**Work instructions**
Omit the pictures, please, and give each record below again exactly.

### Available data ###

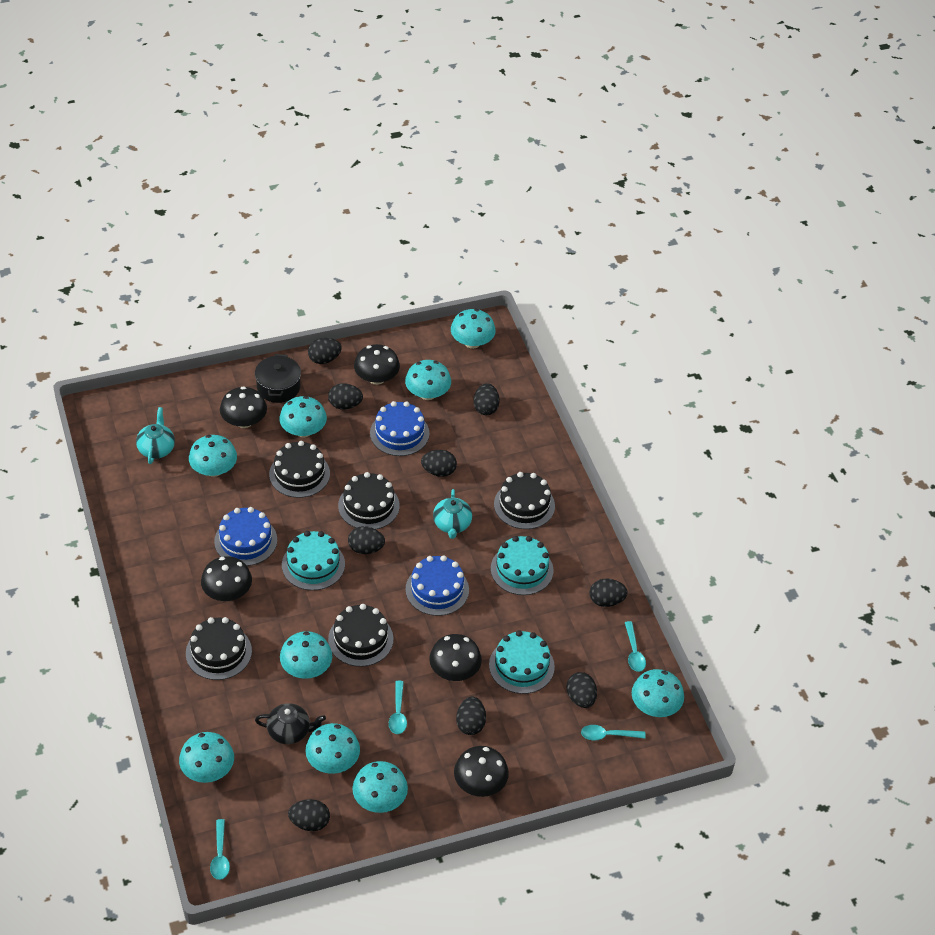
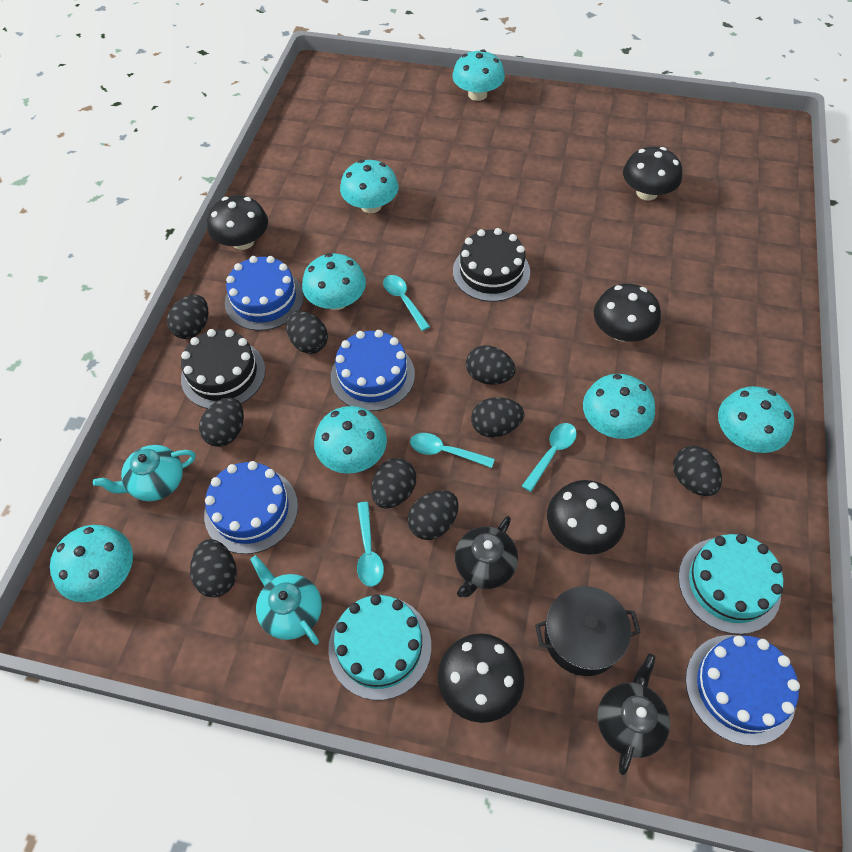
black cake: 5 -> 2
black teapot: 1 -> 2
blue cake: 3 -> 4
turquoise cake: 3 -> 2
turquoise mushroom: 9 -> 7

###

**Finished task**
black cake: 5 -> 2
black teapot: 1 -> 2
blue cake: 3 -> 4
turquoise cake: 3 -> 2
turquoise mushroom: 9 -> 7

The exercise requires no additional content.